_ASSIGNED TASK_. From the entries below, output the line with "camera: 20 degrees left, 0 degrees up" and each following line up to and including the line with "(324, 446) = (164, 406): none -> green tree", exactly as written.

-------- EXTRACTED ENTRIES --------

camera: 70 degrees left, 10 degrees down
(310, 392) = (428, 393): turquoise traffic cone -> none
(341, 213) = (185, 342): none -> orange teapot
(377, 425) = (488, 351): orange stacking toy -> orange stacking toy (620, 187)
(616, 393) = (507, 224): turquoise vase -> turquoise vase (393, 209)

--------
-------- EXTRACTED ENTRIES --------

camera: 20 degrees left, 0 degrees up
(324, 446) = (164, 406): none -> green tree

--------
-------- EXTRACTED ENTRIES --------

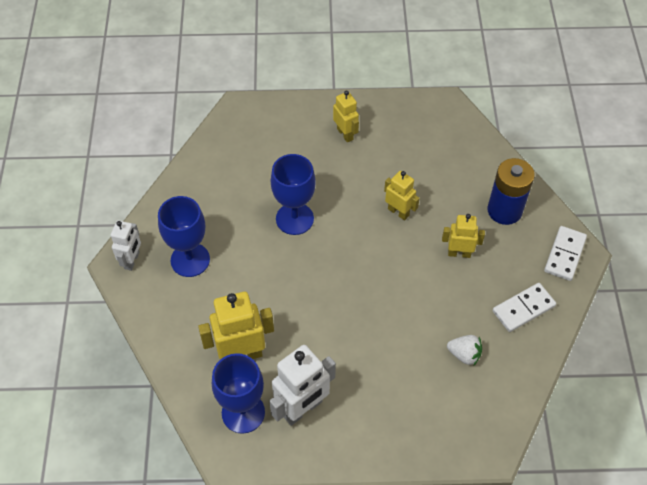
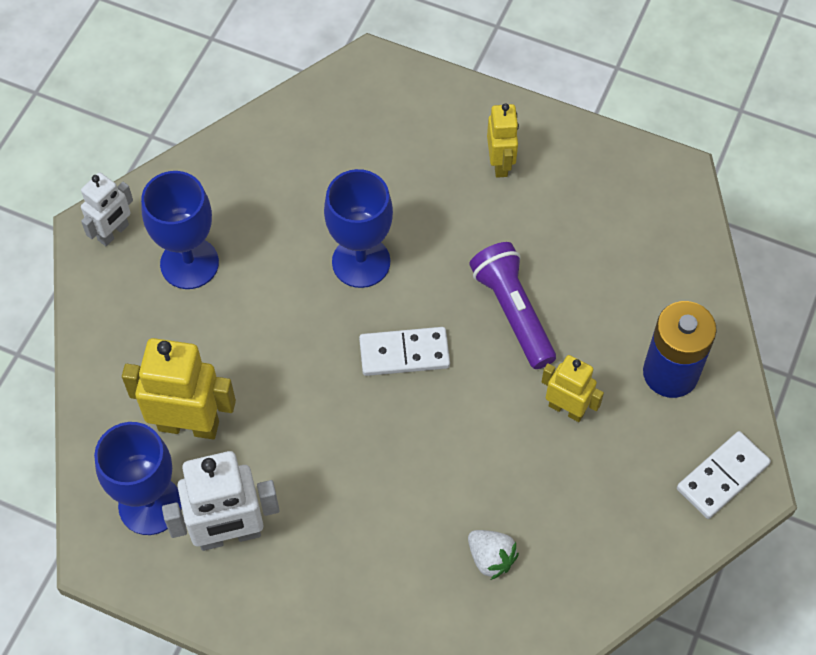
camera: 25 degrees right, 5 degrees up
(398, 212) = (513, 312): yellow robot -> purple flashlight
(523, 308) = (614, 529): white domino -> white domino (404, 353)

--------

_SOLUTION FOR THIS EXERCISE_.
camera: 20 degrees left, 0 degrees up
(324, 446) = (164, 406): none -> green tree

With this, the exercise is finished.